*** Available records ***

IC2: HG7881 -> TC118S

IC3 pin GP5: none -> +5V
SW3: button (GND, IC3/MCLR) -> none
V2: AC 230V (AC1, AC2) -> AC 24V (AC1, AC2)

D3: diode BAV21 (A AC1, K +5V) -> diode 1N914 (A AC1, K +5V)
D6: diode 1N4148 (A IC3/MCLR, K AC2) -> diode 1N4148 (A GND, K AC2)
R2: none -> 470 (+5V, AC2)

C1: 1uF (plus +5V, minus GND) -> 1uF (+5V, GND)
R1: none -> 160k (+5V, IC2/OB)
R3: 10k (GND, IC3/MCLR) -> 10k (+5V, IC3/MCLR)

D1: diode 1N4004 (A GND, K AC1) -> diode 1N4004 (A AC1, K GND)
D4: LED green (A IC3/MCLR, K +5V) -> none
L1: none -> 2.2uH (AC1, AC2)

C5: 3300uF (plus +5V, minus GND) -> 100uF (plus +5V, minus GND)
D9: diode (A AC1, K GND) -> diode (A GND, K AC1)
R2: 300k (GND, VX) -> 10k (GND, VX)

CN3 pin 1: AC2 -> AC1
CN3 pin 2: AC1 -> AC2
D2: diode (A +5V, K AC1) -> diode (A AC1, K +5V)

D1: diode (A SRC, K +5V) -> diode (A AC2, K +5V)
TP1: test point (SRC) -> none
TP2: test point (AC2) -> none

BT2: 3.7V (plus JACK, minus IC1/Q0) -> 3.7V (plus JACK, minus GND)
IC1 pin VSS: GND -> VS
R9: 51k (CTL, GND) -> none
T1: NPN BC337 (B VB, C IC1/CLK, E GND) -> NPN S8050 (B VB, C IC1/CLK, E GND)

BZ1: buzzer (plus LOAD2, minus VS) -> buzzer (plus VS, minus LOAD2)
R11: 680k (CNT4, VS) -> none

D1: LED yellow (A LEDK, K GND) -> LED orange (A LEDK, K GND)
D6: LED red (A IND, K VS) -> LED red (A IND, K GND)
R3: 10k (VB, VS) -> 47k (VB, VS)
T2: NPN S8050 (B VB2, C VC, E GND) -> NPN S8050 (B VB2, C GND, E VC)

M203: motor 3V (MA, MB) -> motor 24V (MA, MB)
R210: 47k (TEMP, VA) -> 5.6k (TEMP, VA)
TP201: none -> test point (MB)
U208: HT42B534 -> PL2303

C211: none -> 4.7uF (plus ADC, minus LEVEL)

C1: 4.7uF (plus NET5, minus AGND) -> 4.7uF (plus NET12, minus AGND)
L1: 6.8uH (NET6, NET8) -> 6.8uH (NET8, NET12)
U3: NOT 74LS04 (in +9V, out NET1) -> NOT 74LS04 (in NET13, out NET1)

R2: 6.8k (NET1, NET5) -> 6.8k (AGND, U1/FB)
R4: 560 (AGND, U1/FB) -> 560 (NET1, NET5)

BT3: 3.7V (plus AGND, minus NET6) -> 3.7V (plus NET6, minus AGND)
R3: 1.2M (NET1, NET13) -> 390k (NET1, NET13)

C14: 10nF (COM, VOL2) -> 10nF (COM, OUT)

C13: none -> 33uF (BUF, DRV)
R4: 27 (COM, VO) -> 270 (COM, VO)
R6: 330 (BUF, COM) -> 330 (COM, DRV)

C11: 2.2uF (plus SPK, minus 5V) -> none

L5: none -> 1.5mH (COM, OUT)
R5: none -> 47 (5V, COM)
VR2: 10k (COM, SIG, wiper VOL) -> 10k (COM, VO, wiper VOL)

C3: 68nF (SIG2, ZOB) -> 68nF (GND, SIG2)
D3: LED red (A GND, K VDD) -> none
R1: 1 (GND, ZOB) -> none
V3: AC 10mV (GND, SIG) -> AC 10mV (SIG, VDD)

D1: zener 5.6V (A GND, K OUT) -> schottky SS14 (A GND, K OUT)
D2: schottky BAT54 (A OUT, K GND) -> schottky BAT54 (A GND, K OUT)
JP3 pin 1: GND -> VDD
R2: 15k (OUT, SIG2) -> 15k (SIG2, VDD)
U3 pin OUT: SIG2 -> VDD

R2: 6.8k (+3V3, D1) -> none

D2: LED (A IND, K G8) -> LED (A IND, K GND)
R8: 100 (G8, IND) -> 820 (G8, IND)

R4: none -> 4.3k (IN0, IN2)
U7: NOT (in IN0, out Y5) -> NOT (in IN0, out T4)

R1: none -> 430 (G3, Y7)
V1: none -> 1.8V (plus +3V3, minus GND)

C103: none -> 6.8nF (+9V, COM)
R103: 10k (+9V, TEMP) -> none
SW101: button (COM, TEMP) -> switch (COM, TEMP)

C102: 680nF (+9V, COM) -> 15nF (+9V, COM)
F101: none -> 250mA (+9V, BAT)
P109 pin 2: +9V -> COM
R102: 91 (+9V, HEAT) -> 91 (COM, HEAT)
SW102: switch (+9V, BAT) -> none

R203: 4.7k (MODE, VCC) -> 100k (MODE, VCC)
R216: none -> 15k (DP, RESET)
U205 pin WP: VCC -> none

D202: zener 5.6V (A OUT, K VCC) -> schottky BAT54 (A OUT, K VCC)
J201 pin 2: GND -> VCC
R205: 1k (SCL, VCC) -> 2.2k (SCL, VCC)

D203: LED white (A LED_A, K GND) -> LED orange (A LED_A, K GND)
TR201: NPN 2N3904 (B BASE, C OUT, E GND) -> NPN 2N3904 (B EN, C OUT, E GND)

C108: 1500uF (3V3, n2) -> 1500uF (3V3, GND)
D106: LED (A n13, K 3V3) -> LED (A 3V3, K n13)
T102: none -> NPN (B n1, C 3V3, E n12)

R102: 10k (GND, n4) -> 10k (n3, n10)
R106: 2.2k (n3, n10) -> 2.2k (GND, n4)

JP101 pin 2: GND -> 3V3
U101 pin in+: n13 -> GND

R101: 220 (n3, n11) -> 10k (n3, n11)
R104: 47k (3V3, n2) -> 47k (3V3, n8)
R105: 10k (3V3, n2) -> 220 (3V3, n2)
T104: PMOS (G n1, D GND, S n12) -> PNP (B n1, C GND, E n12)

*** End of Available records ***

Look above for the line that contains "R2: 6.8k (NET1, NET5) -> 6.8k (AGND, U1/FB)". Starting there, transcribe every line exactly until you have copied the line that contains "VR2: 10k (COM, SIG, wiper".

Exercise answer
R2: 6.8k (NET1, NET5) -> 6.8k (AGND, U1/FB)
R4: 560 (AGND, U1/FB) -> 560 (NET1, NET5)

BT3: 3.7V (plus AGND, minus NET6) -> 3.7V (plus NET6, minus AGND)
R3: 1.2M (NET1, NET13) -> 390k (NET1, NET13)

C14: 10nF (COM, VOL2) -> 10nF (COM, OUT)

C13: none -> 33uF (BUF, DRV)
R4: 27 (COM, VO) -> 270 (COM, VO)
R6: 330 (BUF, COM) -> 330 (COM, DRV)

C11: 2.2uF (plus SPK, minus 5V) -> none

L5: none -> 1.5mH (COM, OUT)
R5: none -> 47 (5V, COM)
VR2: 10k (COM, SIG, wiper VOL) -> 10k (COM, VO, wiper VOL)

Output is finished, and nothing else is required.